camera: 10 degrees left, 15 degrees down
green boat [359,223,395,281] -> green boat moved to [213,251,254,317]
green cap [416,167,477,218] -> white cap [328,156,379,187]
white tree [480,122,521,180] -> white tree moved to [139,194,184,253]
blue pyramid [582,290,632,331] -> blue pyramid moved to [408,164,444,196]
•••
Starting with the line that contains "green cap [416,167,477,218]", return each line through the last one of the data above, exactly as written and nothing more.

§ **RESPONSE TO THIS TASK**:
green cap [416,167,477,218] -> white cap [328,156,379,187]
white tree [480,122,521,180] -> white tree moved to [139,194,184,253]
blue pyramid [582,290,632,331] -> blue pyramid moved to [408,164,444,196]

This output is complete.